[Items from a dataset]
..............................
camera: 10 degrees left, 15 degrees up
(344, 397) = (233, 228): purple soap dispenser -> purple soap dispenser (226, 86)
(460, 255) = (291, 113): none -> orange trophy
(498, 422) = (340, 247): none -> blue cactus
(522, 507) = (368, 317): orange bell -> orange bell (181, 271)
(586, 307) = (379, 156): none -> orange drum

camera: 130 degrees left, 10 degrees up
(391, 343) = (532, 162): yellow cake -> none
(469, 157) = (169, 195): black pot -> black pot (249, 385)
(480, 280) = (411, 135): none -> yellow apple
..............................
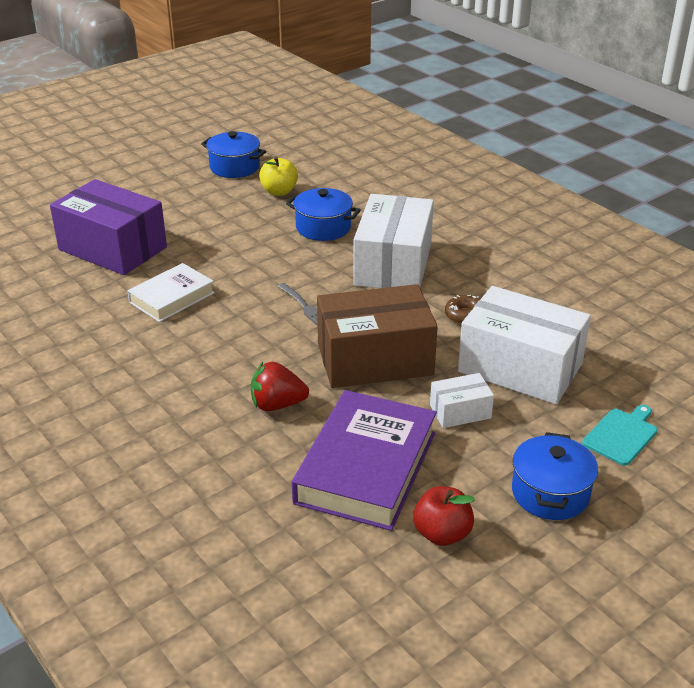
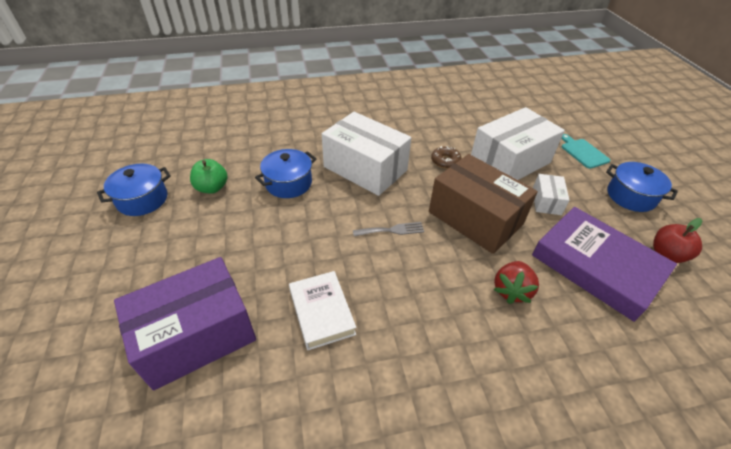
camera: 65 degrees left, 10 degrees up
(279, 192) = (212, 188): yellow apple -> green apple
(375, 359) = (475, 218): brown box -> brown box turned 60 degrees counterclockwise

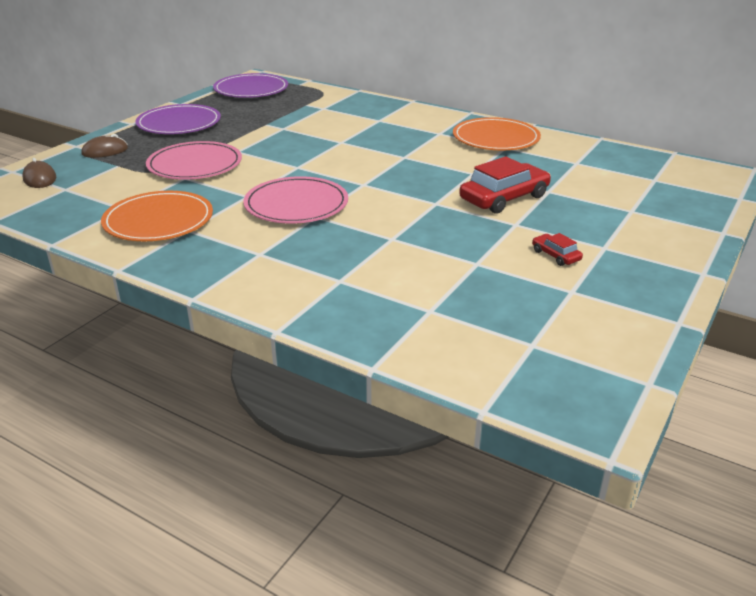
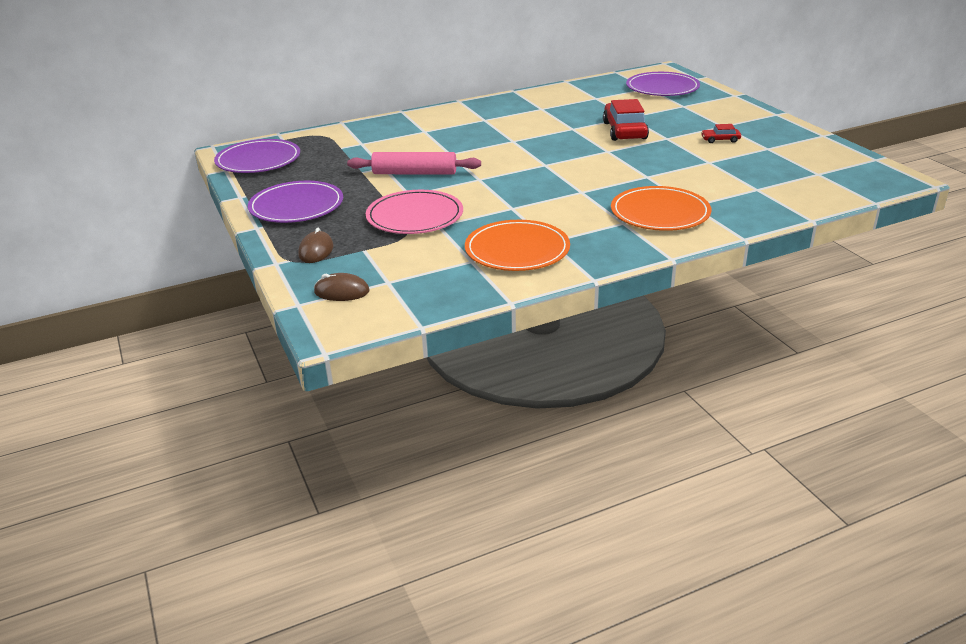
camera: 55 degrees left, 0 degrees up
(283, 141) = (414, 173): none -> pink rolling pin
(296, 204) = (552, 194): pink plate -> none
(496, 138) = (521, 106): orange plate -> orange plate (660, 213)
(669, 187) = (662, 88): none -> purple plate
..............................
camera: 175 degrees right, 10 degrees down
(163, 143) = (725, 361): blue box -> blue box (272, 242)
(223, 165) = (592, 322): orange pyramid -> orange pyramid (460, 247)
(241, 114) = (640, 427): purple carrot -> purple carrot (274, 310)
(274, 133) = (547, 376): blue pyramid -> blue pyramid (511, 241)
..............................
Would you restate, exactly and with no pictures, the lines of the entries above from the one containing "(375, 359) = (475, 218): brown" through the one containing "(669, 187) = (662, 88): none -> purple plate"?

§ **TASK OUTPUT**
(375, 359) = (475, 218): brown box -> brown box turned 60 degrees counterclockwise

camera: 55 degrees left, 0 degrees up
(283, 141) = (414, 173): none -> pink rolling pin
(296, 204) = (552, 194): pink plate -> none
(496, 138) = (521, 106): orange plate -> orange plate (660, 213)
(669, 187) = (662, 88): none -> purple plate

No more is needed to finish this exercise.